[Records contained in a dataset]
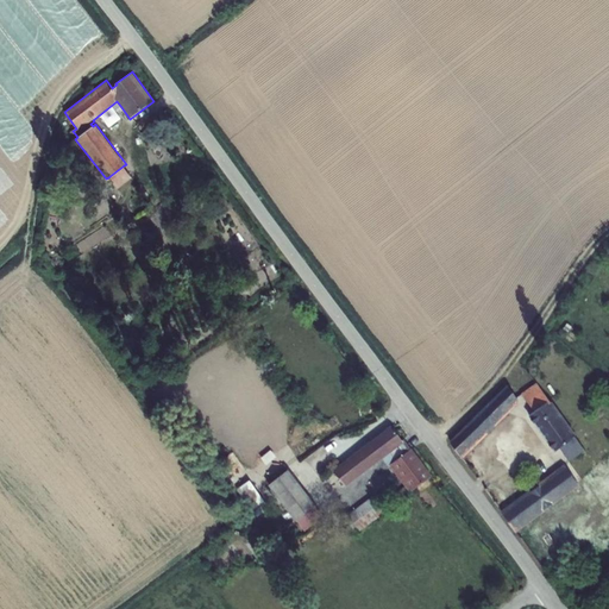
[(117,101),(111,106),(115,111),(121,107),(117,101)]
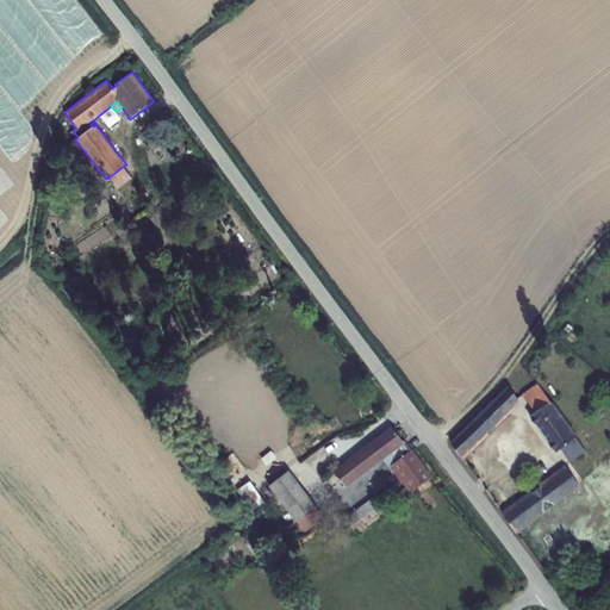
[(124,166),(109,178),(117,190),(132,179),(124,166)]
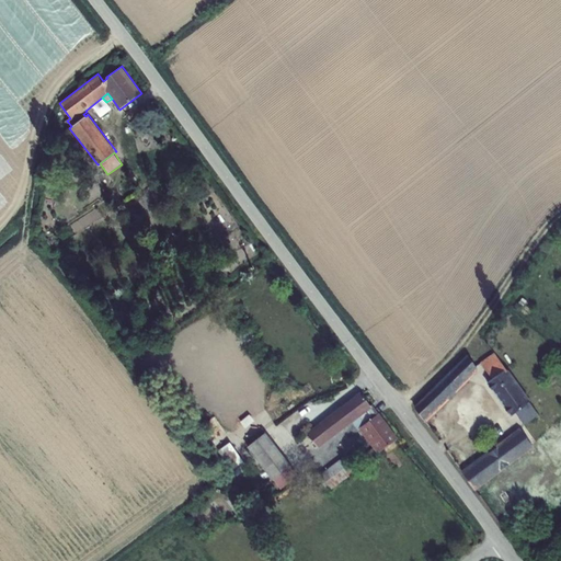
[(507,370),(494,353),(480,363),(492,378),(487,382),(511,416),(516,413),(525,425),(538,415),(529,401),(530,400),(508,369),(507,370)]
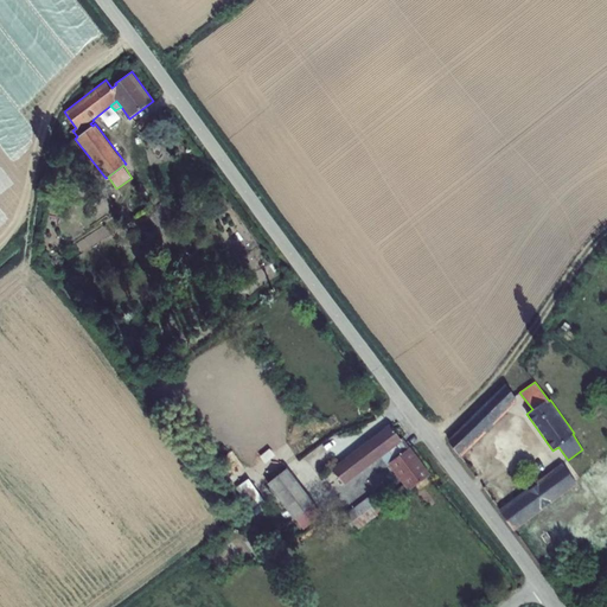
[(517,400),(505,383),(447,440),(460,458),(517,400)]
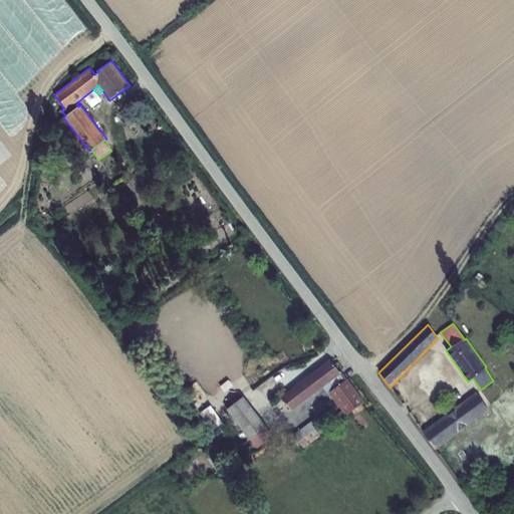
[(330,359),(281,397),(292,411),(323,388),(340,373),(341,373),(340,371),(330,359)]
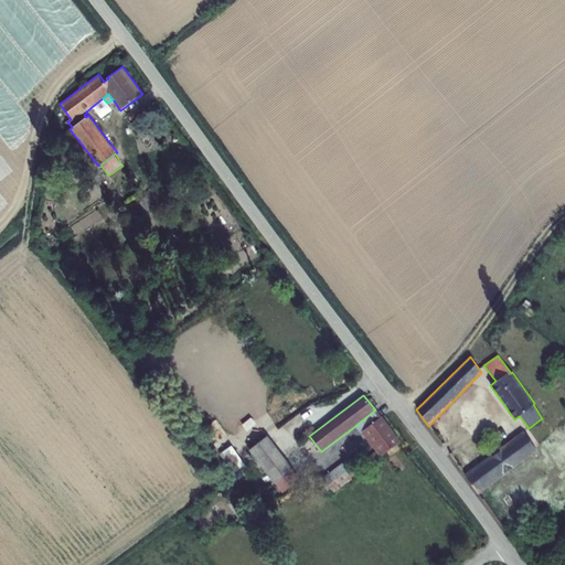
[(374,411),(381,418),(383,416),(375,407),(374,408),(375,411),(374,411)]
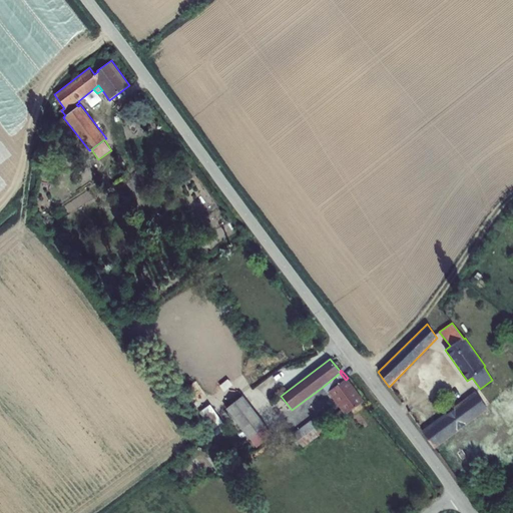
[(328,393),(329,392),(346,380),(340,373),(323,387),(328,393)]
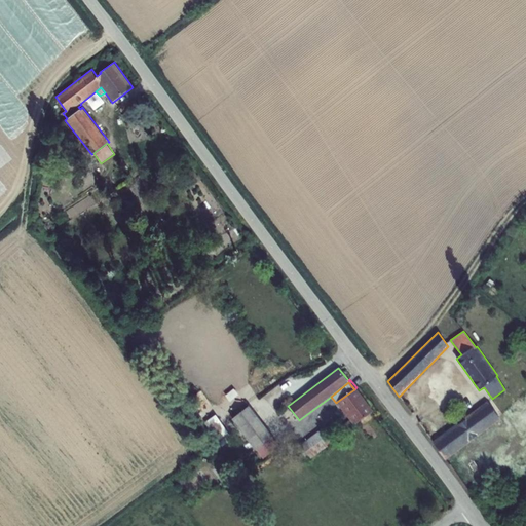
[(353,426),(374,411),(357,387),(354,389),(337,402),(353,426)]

__ABOUT THIS TASK__: Beginning with the line containing "[(328,393),(329,392),(346,380),(340,373),(323,387),(328,393)]" and ending with the last line of the data, output those lines exactly and nothing more. Omit every picture.

__TASK RESULT__:
[(328,393),(329,392),(346,380),(340,373),(323,387),(328,393)]
[(353,426),(374,411),(357,387),(354,389),(337,402),(353,426)]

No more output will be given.